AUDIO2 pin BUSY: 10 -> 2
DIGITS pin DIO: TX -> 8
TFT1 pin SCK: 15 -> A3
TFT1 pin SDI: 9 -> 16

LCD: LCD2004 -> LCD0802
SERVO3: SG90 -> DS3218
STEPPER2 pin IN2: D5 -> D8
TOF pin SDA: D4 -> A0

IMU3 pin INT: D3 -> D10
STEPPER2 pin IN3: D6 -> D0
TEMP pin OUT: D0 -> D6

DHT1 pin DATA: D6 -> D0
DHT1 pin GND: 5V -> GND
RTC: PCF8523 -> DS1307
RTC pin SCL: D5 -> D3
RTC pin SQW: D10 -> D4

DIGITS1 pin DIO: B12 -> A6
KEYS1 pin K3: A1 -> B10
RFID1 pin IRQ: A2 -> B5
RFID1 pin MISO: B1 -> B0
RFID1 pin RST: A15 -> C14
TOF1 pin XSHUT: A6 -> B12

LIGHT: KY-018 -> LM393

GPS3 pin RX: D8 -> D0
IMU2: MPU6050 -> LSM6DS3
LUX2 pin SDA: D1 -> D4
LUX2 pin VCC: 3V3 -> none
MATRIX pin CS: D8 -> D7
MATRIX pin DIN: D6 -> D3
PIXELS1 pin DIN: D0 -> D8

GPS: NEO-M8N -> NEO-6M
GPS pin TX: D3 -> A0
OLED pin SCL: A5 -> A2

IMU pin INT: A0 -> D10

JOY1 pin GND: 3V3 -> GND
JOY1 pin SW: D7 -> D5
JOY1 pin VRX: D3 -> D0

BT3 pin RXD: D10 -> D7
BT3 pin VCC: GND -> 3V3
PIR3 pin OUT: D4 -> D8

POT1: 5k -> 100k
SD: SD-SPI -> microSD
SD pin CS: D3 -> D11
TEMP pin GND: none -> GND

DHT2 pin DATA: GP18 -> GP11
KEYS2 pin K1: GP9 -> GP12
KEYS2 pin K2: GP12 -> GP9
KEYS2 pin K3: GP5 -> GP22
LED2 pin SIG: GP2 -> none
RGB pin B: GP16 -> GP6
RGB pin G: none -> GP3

....................

Aim of the exercise: Copy every line of the records, leaving nothing out.

Written answer:
AUDIO2 pin BUSY: 10 -> 2
DIGITS pin DIO: TX -> 8
TFT1 pin SCK: 15 -> A3
TFT1 pin SDI: 9 -> 16

LCD: LCD2004 -> LCD0802
SERVO3: SG90 -> DS3218
STEPPER2 pin IN2: D5 -> D8
TOF pin SDA: D4 -> A0

IMU3 pin INT: D3 -> D10
STEPPER2 pin IN3: D6 -> D0
TEMP pin OUT: D0 -> D6

DHT1 pin DATA: D6 -> D0
DHT1 pin GND: 5V -> GND
RTC: PCF8523 -> DS1307
RTC pin SCL: D5 -> D3
RTC pin SQW: D10 -> D4

DIGITS1 pin DIO: B12 -> A6
KEYS1 pin K3: A1 -> B10
RFID1 pin IRQ: A2 -> B5
RFID1 pin MISO: B1 -> B0
RFID1 pin RST: A15 -> C14
TOF1 pin XSHUT: A6 -> B12

LIGHT: KY-018 -> LM393

GPS3 pin RX: D8 -> D0
IMU2: MPU6050 -> LSM6DS3
LUX2 pin SDA: D1 -> D4
LUX2 pin VCC: 3V3 -> none
MATRIX pin CS: D8 -> D7
MATRIX pin DIN: D6 -> D3
PIXELS1 pin DIN: D0 -> D8

GPS: NEO-M8N -> NEO-6M
GPS pin TX: D3 -> A0
OLED pin SCL: A5 -> A2

IMU pin INT: A0 -> D10

JOY1 pin GND: 3V3 -> GND
JOY1 pin SW: D7 -> D5
JOY1 pin VRX: D3 -> D0

BT3 pin RXD: D10 -> D7
BT3 pin VCC: GND -> 3V3
PIR3 pin OUT: D4 -> D8

POT1: 5k -> 100k
SD: SD-SPI -> microSD
SD pin CS: D3 -> D11
TEMP pin GND: none -> GND

DHT2 pin DATA: GP18 -> GP11
KEYS2 pin K1: GP9 -> GP12
KEYS2 pin K2: GP12 -> GP9
KEYS2 pin K3: GP5 -> GP22
LED2 pin SIG: GP2 -> none
RGB pin B: GP16 -> GP6
RGB pin G: none -> GP3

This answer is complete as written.